[Element and text position data]
────
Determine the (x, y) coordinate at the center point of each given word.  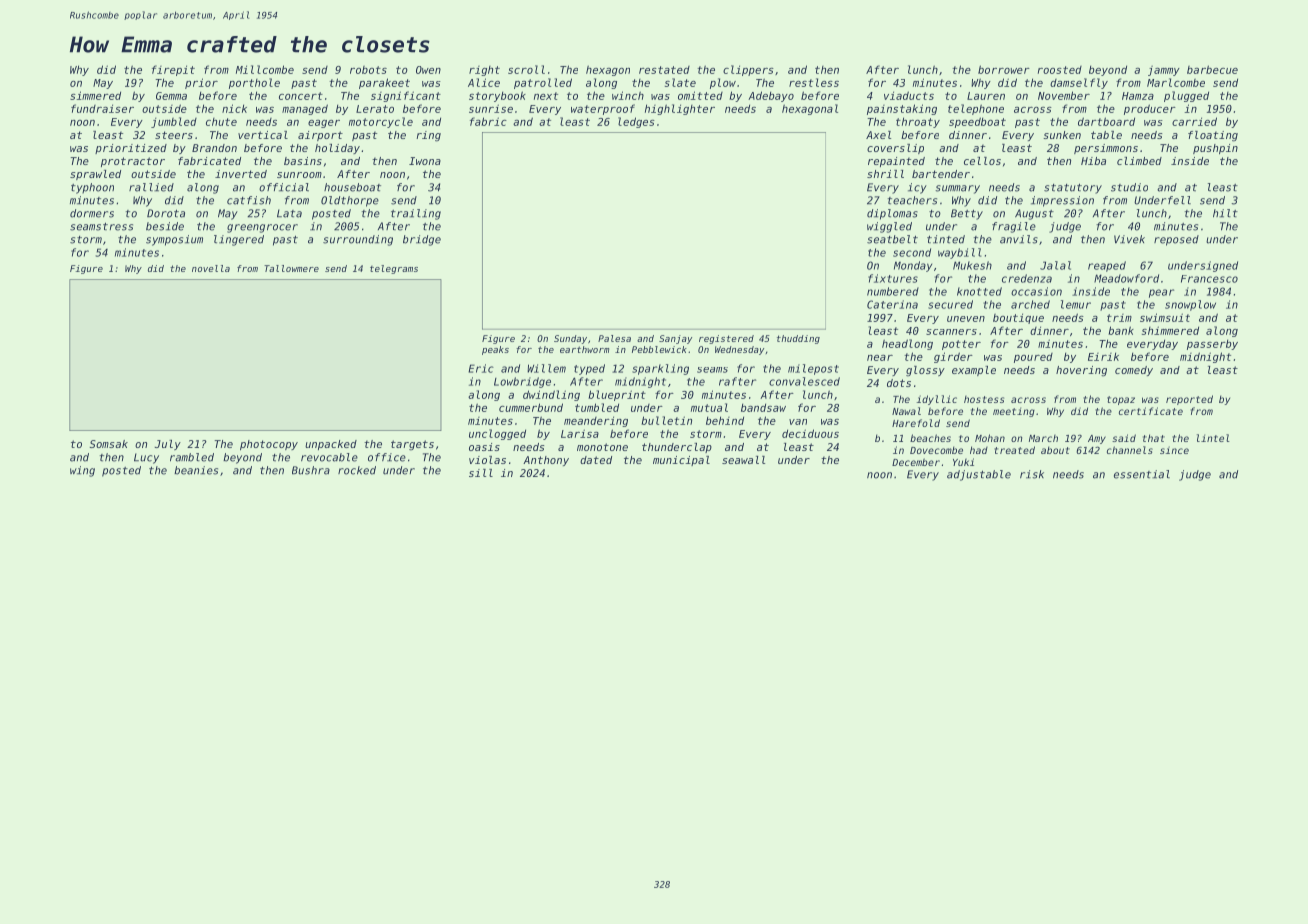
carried (1194, 121)
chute (221, 122)
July (168, 445)
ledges (636, 122)
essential (1142, 474)
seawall (743, 460)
────
*EXERCISE DETAILS*. Render the material above as a two-column CSV with the headers "query" and "response", giving each request its own row. Put the request text under "query" and its answer under "response", place each value in a single quoted field with any line breaks replaced by spaces, and leave the pictures out.

*EXERCISE OUTPUT*.
query,response
"Determine the (x, y) coordinate at the center point of each given word. carried","(1194, 121)"
"chute","(221, 122)"
"July","(168, 445)"
"ledges","(636, 122)"
"essential","(1142, 474)"
"seawall","(743, 460)"